### ABOUT THIS TASK
In the data below, set down exactly the lines from the one containing "building: [391,328,415,372] -> none" up to and including the one containing "building: none -> [182,143,243,208]". Leave the pictures out.

### SOURCE DATA
%%

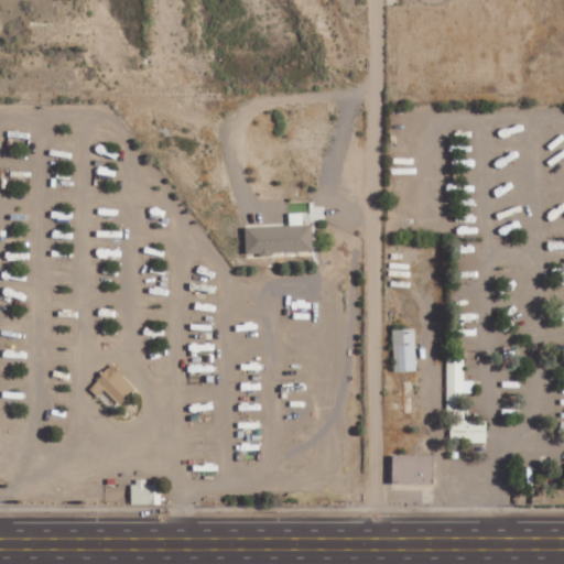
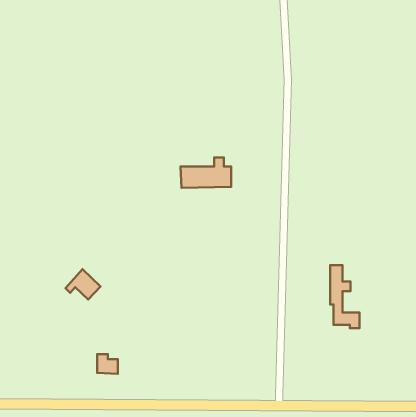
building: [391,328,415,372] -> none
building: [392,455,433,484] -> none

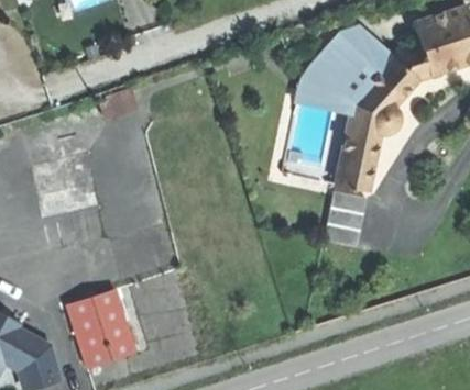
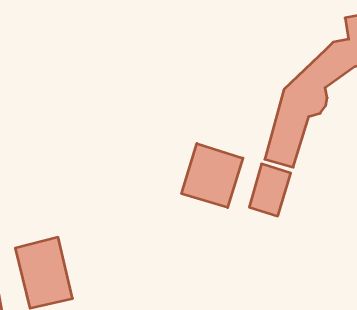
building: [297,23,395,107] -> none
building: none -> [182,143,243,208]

%%
%%

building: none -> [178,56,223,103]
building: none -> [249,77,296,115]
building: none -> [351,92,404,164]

%%

### TASK RESULT
building: [391,328,415,372] -> none
building: [392,455,433,484] -> none

building: [297,23,395,107] -> none
building: none -> [182,143,243,208]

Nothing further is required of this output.